> ASSIGNMENT: Each record must come back unchanged in your answer, stripped of its images.

> RECORDS SHOWN:
______________________________

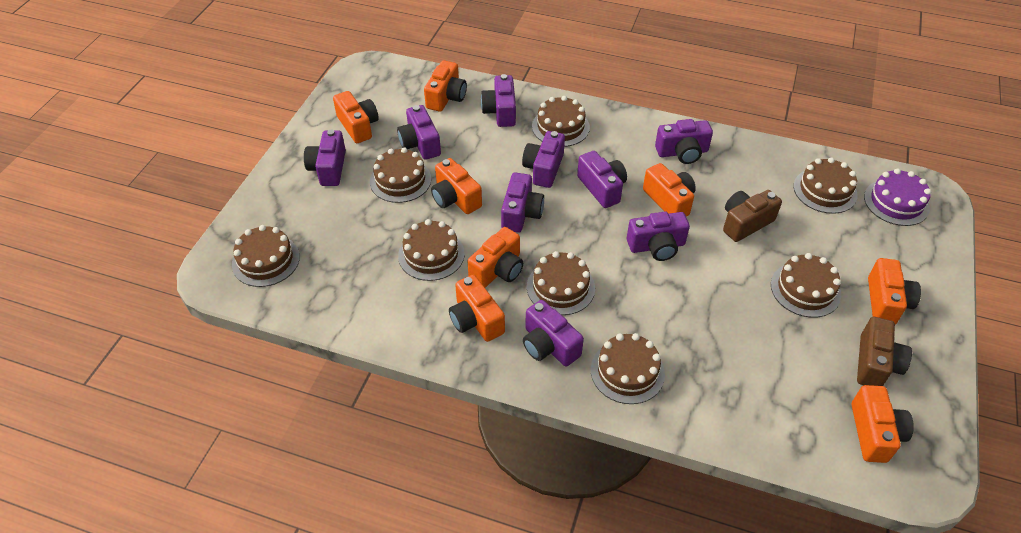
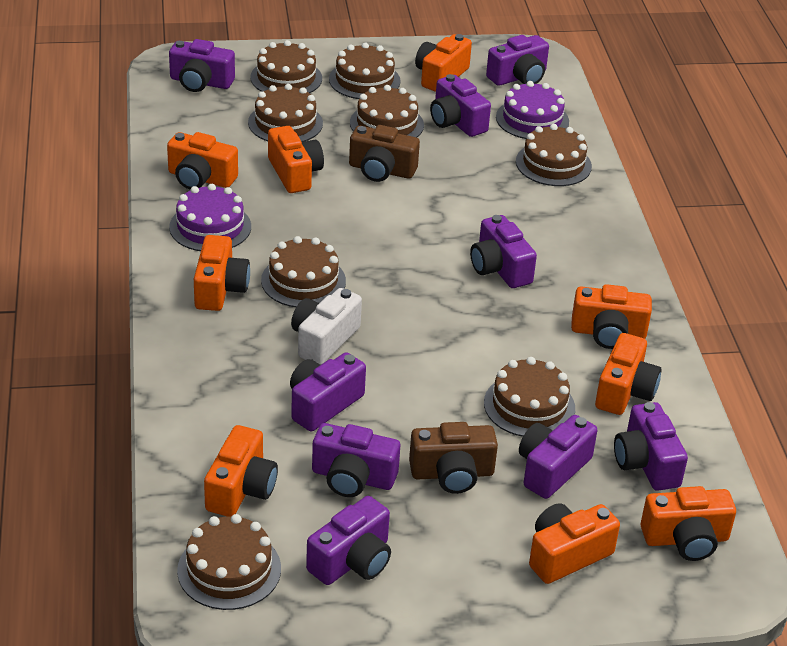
orange camera: 8 -> 9
purple cake: 1 -> 2
white camera: 0 -> 1

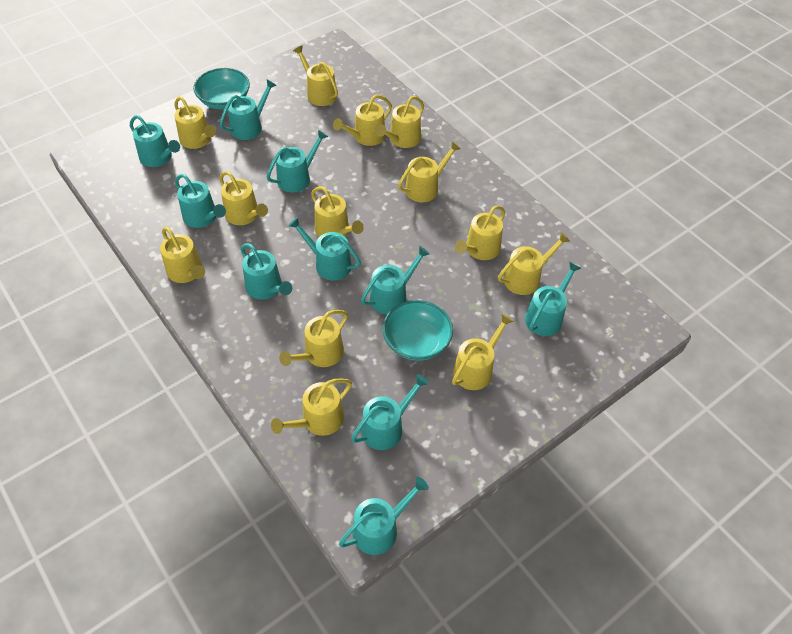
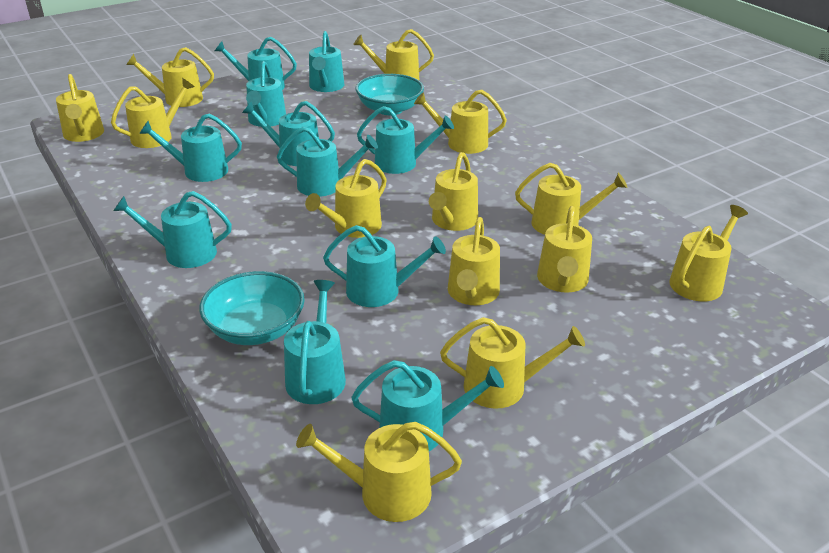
turquoise watering can: 10 -> 11

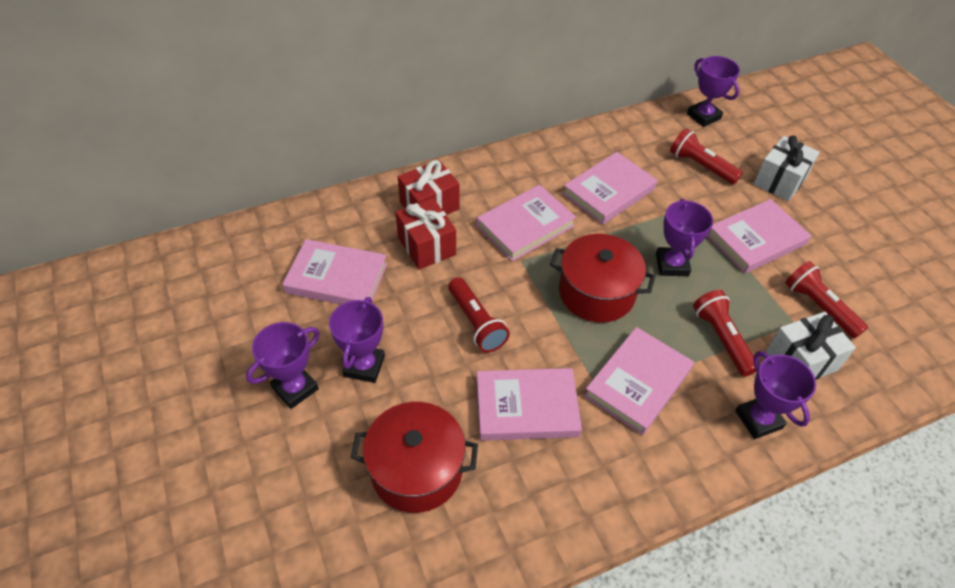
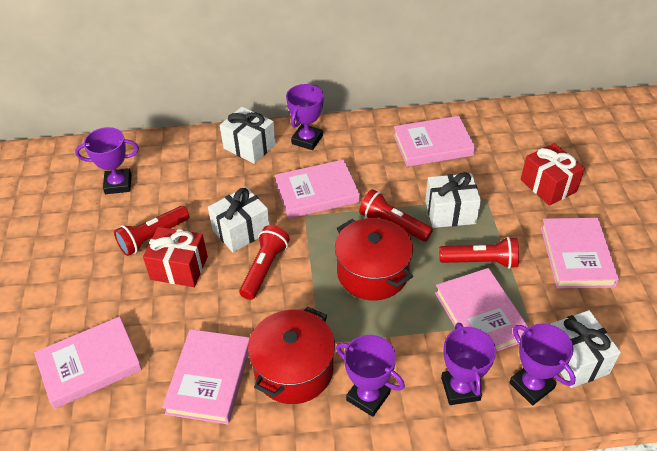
white gift: 2 -> 4

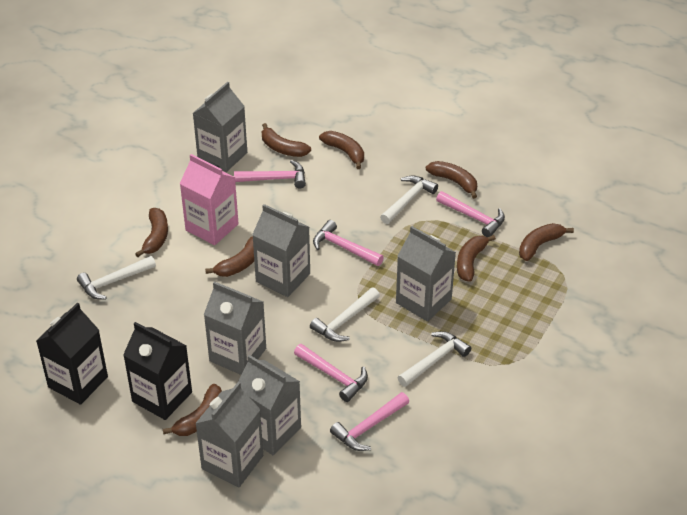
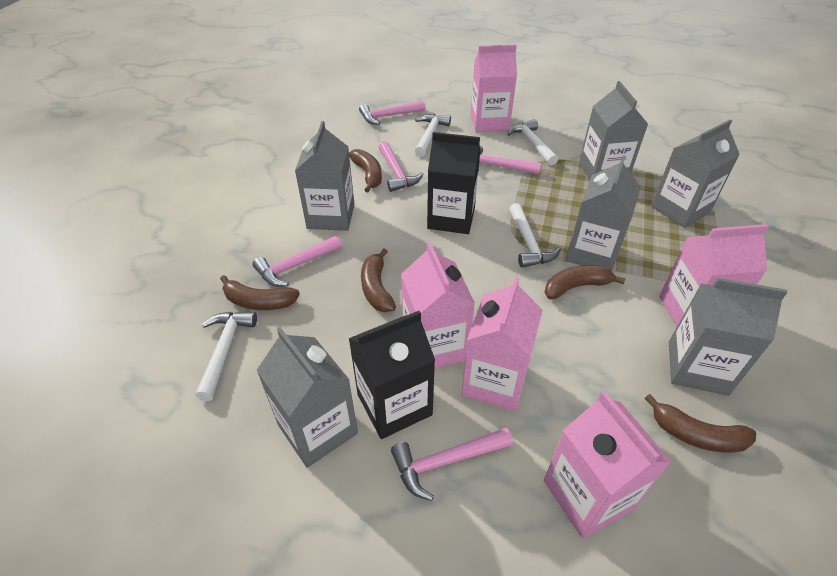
brown banana: 8 -> 5
pink carton: 1 -> 5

______________________________

> OUTPUT OF THE EXERCISE:
orange camera: 8 -> 9
purple cake: 1 -> 2
white camera: 0 -> 1

turquoise watering can: 10 -> 11

white gift: 2 -> 4

brown banana: 8 -> 5
pink carton: 1 -> 5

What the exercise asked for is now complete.